■ **Change listing data**
------------------------

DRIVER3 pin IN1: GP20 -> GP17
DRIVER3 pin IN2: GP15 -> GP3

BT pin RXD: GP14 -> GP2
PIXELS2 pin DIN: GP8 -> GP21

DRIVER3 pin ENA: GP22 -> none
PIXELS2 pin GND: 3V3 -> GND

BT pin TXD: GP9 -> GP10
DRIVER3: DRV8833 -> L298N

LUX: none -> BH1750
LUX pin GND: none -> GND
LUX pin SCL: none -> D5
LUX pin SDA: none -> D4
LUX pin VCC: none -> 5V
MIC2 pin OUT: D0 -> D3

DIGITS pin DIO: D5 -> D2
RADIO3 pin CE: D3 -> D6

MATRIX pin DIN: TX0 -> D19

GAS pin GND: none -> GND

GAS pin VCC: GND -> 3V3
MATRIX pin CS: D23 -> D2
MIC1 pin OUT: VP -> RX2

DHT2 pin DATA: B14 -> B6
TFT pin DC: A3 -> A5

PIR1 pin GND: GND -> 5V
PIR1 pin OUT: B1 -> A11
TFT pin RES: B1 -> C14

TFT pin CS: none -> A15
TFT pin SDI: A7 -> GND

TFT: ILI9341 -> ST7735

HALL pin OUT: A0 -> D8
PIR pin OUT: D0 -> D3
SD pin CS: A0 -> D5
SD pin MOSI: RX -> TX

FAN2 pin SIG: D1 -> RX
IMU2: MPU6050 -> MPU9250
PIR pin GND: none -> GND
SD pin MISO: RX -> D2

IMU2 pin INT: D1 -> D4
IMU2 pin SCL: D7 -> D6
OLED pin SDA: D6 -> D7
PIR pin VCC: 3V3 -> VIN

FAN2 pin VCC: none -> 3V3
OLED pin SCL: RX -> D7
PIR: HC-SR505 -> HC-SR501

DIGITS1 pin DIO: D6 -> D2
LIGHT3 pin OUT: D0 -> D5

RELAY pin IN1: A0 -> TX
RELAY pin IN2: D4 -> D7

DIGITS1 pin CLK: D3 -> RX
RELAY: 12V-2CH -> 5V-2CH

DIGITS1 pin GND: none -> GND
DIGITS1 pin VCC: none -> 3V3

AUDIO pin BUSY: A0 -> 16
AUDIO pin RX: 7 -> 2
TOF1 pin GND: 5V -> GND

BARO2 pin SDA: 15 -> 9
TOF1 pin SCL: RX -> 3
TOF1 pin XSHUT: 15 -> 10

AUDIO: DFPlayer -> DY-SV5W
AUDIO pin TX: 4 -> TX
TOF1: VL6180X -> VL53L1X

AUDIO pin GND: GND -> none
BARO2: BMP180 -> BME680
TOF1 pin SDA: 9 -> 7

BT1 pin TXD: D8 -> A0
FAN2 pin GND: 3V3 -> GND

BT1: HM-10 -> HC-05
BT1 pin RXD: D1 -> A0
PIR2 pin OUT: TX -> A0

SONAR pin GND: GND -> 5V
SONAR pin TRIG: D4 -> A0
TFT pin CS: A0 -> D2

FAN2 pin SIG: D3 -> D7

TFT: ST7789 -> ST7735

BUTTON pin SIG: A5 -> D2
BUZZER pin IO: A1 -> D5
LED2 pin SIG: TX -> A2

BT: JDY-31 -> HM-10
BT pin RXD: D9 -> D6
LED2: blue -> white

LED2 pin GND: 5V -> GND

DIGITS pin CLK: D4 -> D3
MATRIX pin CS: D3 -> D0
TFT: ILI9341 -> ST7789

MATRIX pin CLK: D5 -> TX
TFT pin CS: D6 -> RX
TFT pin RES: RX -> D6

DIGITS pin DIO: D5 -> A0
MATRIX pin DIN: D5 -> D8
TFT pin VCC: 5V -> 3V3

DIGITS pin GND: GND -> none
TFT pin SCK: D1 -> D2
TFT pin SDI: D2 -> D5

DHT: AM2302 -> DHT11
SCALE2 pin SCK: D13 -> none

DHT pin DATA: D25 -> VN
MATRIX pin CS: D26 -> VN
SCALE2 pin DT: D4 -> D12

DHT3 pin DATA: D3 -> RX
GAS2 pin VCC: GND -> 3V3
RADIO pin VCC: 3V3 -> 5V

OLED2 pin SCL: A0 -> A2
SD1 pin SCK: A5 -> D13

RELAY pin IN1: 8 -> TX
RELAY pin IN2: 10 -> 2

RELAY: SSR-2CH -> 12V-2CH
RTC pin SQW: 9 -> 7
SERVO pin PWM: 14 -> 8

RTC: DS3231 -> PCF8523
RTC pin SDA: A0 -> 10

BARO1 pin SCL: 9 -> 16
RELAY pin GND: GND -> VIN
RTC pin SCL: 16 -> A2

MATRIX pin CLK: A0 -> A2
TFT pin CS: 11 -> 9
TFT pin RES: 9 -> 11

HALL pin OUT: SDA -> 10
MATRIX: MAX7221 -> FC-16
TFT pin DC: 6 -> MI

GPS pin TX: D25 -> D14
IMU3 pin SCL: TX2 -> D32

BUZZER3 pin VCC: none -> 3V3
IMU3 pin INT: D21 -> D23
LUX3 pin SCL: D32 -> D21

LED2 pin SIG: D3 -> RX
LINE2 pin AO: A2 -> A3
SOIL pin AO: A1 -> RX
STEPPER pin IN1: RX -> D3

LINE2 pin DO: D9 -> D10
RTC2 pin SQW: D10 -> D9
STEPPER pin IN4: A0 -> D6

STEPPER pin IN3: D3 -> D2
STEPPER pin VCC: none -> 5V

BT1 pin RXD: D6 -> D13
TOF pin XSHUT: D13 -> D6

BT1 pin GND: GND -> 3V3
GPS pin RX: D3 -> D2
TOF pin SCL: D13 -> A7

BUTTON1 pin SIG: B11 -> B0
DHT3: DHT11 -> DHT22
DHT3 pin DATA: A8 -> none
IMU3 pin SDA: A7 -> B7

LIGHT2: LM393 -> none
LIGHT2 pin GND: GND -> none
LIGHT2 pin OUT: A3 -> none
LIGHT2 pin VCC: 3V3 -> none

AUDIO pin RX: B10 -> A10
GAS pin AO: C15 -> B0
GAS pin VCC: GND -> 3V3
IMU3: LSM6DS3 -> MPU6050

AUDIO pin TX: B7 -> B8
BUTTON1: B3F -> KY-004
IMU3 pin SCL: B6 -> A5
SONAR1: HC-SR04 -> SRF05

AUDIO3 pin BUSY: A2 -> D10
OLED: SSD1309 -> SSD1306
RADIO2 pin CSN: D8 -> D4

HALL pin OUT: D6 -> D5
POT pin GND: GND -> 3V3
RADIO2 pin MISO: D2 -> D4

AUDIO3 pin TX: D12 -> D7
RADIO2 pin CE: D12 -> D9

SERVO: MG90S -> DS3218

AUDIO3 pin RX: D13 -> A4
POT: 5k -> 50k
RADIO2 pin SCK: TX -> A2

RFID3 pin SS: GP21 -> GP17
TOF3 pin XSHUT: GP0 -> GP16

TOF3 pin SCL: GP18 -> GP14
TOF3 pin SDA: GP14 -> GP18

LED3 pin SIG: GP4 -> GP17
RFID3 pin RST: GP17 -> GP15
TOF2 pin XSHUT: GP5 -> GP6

------------------------

■ **Work instruction**
The word "STEPPER" may appear in several lines of the data; copy every line where it does.

■ **Result of this exercise**
STEPPER pin IN1: RX -> D3
STEPPER pin IN4: A0 -> D6
STEPPER pin IN3: D3 -> D2
STEPPER pin VCC: none -> 5V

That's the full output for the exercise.